ABOUT THIS TASK >> Write out the material below exactly, beginning at the line that contains "This is a 0.17" and ending with its last line, both ends included; write nothing else.

MATERIAL PROVIDED >>
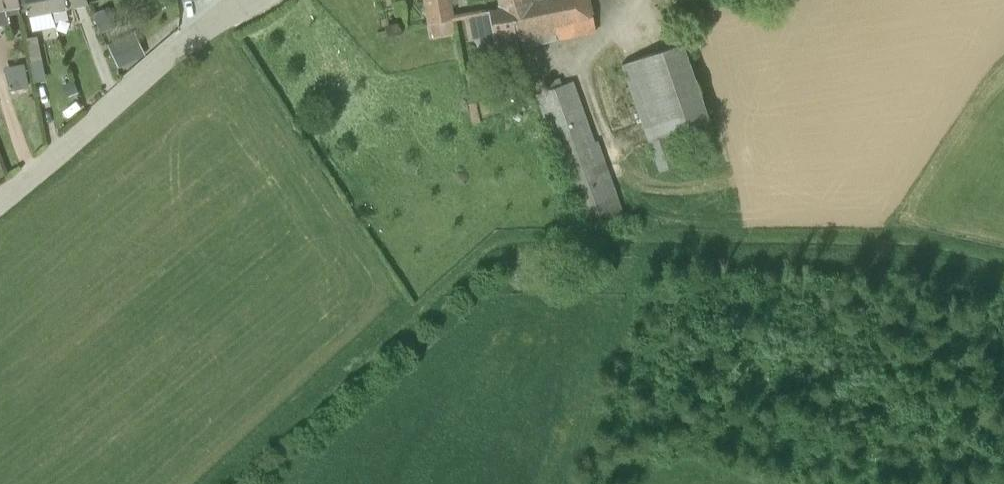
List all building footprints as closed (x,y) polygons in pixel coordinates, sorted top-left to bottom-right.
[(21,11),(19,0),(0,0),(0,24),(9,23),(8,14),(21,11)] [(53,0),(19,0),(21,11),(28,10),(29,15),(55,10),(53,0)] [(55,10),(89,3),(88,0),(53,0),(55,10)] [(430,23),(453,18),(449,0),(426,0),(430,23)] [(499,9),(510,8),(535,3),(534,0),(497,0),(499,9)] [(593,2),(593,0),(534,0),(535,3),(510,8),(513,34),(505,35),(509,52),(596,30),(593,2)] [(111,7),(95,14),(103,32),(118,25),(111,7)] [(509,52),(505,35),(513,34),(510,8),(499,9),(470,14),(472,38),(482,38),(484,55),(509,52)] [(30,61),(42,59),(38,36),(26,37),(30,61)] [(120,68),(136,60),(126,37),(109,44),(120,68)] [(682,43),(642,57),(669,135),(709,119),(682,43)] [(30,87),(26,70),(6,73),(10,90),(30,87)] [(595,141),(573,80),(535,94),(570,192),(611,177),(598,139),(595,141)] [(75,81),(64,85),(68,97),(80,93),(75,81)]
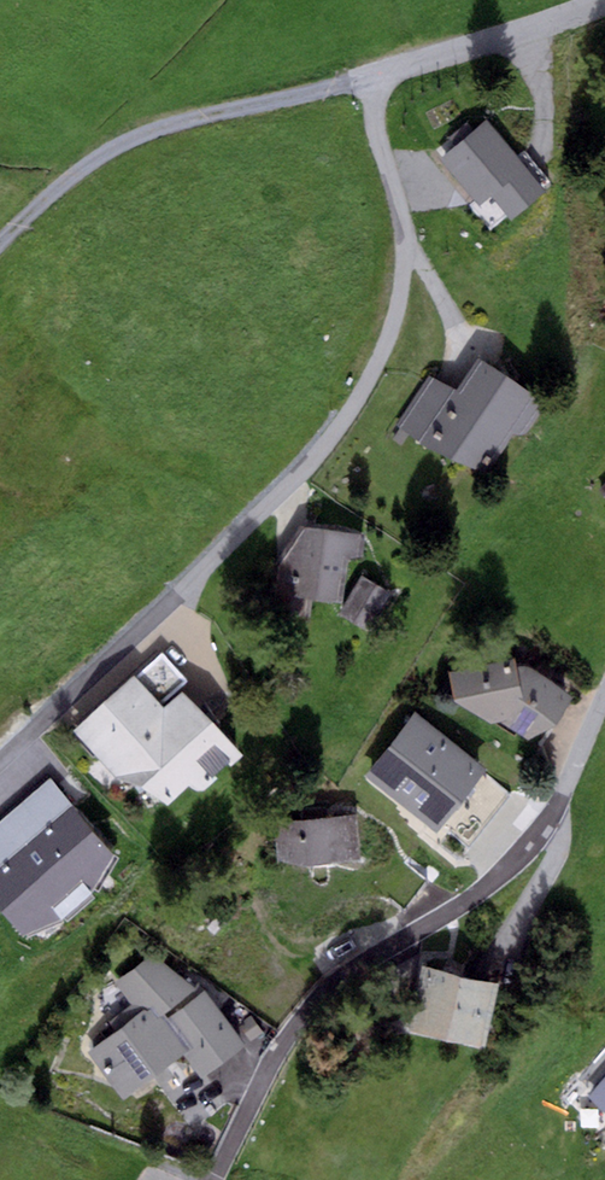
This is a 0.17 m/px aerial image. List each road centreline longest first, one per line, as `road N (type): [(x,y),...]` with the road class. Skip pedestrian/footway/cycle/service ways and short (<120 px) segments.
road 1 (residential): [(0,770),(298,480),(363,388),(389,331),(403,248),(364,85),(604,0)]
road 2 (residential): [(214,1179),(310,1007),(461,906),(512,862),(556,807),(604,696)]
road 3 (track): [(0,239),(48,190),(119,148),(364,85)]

TASK SOLUTION >>
This is a 0.17 m/px aerial image. List each road centreline longest first, one per line, as `road N (type): [(x,y),...]` with the road class. Skip pedestrian/footway/cycle/service ways and short (<120 px) segments.
road 1 (residential): [(0,770),(298,480),(363,388),(389,331),(403,248),(364,85),(604,0)]
road 2 (residential): [(214,1179),(310,1007),(461,906),(512,862),(556,807),(604,696)]
road 3 (track): [(0,239),(48,190),(119,148),(364,85)]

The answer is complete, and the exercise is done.